» RECORDS PROVIDED:
/---

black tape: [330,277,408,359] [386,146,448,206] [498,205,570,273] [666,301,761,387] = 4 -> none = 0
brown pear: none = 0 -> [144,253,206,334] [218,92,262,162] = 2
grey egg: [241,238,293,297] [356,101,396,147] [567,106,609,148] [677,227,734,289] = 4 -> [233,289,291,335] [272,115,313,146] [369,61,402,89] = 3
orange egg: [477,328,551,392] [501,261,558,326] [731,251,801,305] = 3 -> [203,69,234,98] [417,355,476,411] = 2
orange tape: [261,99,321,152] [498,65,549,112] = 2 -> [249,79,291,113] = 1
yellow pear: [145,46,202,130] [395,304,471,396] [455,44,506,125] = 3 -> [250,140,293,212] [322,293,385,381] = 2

\---
/---

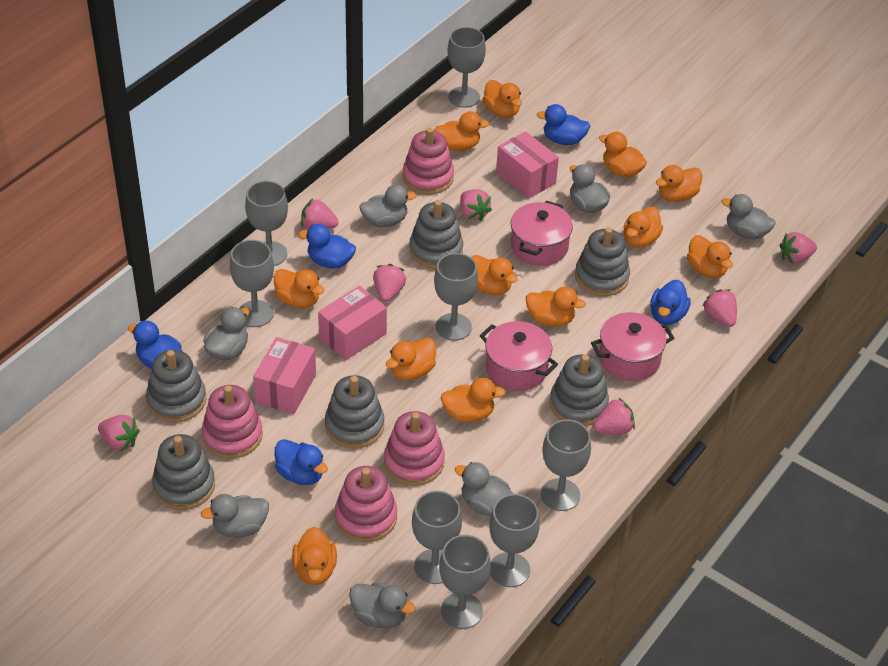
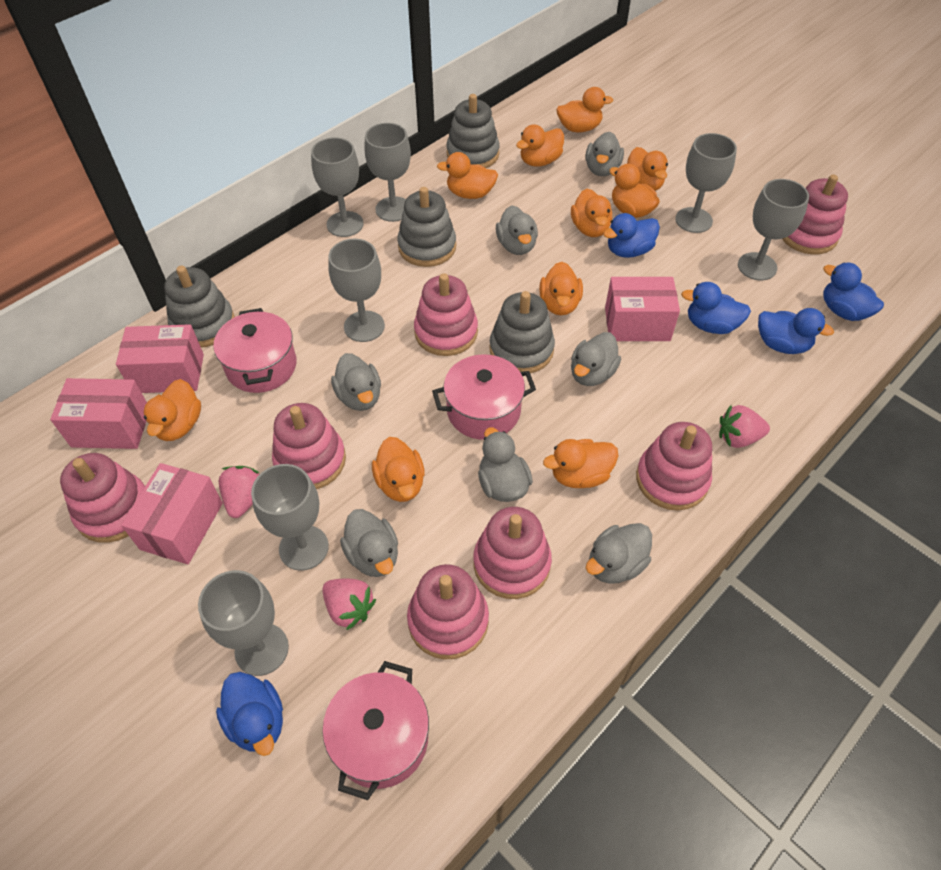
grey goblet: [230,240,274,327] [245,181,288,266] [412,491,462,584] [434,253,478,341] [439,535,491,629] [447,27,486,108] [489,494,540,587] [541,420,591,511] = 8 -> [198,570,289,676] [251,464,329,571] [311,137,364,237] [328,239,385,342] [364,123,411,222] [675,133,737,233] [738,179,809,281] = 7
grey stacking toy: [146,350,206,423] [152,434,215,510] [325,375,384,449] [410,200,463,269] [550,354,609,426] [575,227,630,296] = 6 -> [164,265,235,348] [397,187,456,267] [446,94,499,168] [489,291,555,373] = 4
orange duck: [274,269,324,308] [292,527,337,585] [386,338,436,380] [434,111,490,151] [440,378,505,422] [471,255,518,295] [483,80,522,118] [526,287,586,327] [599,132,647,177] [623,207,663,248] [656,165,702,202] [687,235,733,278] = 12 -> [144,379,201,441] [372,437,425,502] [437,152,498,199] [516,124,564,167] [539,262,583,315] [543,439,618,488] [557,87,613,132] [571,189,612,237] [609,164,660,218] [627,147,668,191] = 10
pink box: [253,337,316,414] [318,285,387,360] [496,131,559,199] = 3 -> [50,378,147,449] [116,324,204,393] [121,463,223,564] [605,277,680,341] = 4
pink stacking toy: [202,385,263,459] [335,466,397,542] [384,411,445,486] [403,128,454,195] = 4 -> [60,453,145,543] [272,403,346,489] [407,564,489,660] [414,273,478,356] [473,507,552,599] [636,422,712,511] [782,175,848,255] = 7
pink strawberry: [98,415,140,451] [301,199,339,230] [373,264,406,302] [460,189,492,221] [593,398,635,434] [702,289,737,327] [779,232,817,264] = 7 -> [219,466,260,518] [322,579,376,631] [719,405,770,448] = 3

\---
/---

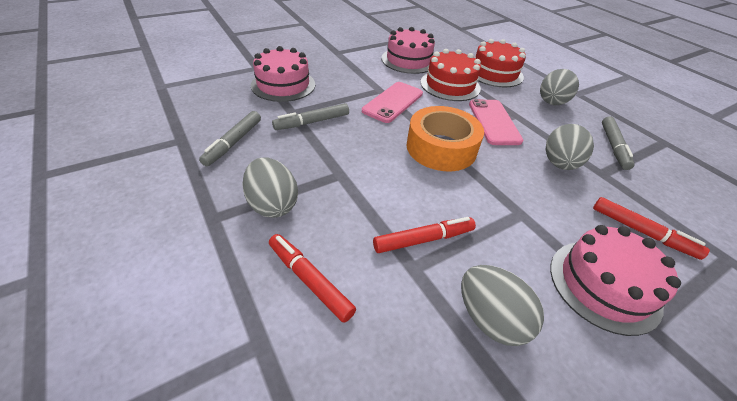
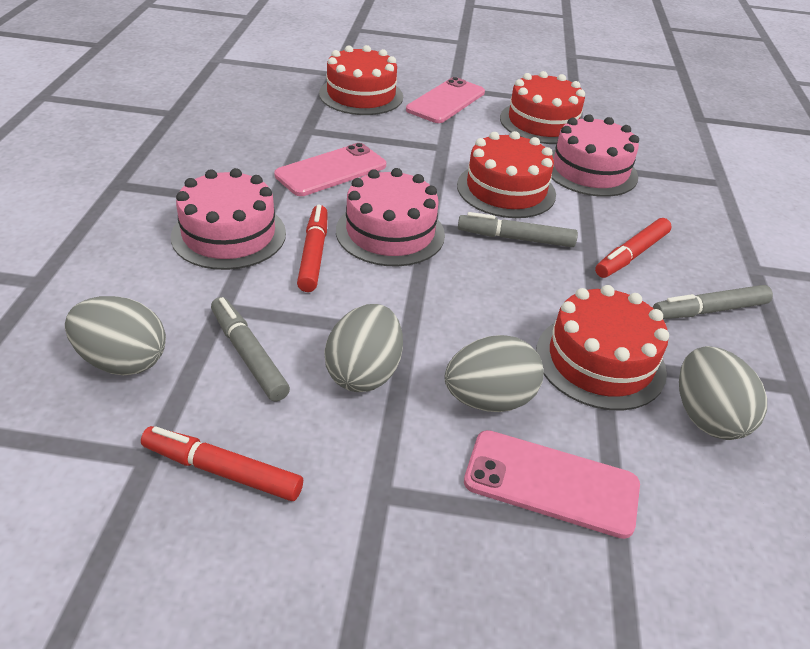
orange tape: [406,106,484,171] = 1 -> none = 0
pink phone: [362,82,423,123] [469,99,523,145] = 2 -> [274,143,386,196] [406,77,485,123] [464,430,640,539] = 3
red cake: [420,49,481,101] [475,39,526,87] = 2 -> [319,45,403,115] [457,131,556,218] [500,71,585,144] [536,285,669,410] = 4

\---

» THE TASK: Check every line of the records, and copy the ones that hold the word "pear".

» PROBLEM SOLUTION:
brown pear: none = 0 -> [144,253,206,334] [218,92,262,162] = 2
yellow pear: [145,46,202,130] [395,304,471,396] [455,44,506,125] = 3 -> [250,140,293,212] [322,293,385,381] = 2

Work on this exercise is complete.